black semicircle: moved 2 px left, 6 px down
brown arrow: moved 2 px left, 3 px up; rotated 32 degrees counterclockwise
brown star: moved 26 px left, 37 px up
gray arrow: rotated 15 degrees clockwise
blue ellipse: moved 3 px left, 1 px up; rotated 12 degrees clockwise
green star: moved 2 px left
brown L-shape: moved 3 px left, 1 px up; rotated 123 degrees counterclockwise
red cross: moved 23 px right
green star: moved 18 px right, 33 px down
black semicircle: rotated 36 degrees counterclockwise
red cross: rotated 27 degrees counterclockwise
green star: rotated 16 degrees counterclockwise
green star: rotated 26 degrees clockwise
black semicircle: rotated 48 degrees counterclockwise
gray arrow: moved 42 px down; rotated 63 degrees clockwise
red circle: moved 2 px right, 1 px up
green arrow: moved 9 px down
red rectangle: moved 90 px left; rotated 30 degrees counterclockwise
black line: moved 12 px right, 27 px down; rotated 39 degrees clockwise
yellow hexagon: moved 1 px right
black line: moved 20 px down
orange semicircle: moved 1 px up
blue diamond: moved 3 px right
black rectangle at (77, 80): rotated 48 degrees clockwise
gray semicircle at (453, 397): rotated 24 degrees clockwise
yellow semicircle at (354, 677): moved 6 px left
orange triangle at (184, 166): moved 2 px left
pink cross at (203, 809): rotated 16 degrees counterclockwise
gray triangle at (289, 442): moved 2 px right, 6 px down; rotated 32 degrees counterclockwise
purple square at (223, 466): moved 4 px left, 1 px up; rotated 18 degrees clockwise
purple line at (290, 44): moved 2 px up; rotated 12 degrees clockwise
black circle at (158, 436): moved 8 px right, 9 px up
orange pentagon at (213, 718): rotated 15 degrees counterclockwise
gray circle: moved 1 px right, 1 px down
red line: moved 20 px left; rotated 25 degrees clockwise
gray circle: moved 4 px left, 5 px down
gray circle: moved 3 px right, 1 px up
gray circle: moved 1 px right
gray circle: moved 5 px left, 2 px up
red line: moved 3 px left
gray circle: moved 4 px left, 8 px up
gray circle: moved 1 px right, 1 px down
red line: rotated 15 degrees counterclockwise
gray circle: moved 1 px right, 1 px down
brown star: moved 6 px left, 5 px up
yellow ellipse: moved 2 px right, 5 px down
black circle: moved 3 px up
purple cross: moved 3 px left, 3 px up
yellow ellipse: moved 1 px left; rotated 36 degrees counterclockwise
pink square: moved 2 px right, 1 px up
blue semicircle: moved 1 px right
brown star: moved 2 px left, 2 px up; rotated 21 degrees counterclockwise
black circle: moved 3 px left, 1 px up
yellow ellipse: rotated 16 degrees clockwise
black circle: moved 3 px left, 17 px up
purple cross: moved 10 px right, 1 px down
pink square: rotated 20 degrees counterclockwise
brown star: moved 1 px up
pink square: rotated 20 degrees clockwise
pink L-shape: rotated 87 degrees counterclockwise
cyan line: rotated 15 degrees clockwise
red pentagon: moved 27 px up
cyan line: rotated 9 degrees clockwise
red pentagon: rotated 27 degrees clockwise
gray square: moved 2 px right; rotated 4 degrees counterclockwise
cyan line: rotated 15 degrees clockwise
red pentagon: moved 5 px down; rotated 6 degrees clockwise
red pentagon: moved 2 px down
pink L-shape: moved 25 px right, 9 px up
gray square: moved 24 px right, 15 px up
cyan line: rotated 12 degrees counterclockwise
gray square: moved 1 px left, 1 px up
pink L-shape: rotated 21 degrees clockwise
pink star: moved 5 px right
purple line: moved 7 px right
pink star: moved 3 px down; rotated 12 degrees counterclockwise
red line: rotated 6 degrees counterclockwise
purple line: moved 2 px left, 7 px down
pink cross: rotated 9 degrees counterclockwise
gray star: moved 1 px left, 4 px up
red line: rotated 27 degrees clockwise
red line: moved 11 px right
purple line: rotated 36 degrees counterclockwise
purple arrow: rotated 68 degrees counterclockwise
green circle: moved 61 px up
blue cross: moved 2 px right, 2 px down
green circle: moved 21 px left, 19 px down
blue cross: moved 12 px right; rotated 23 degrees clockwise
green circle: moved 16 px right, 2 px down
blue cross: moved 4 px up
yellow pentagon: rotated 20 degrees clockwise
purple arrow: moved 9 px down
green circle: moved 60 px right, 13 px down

■ ■ ■

Retype the entries word for word, from the first line through the line that contains "red rectangle: moved", including both of those lines.

black semicircle: moved 2 px left, 6 px down
brown arrow: moved 2 px left, 3 px up; rotated 32 degrees counterclockwise
brown star: moved 26 px left, 37 px up
gray arrow: rotated 15 degrees clockwise
blue ellipse: moved 3 px left, 1 px up; rotated 12 degrees clockwise
green star: moved 2 px left
brown L-shape: moved 3 px left, 1 px up; rotated 123 degrees counterclockwise
red cross: moved 23 px right
green star: moved 18 px right, 33 px down
black semicircle: rotated 36 degrees counterclockwise
red cross: rotated 27 degrees counterclockwise
green star: rotated 16 degrees counterclockwise
green star: rotated 26 degrees clockwise
black semicircle: rotated 48 degrees counterclockwise
gray arrow: moved 42 px down; rotated 63 degrees clockwise
red circle: moved 2 px right, 1 px up
green arrow: moved 9 px down
red rectangle: moved 90 px left; rotated 30 degrees counterclockwise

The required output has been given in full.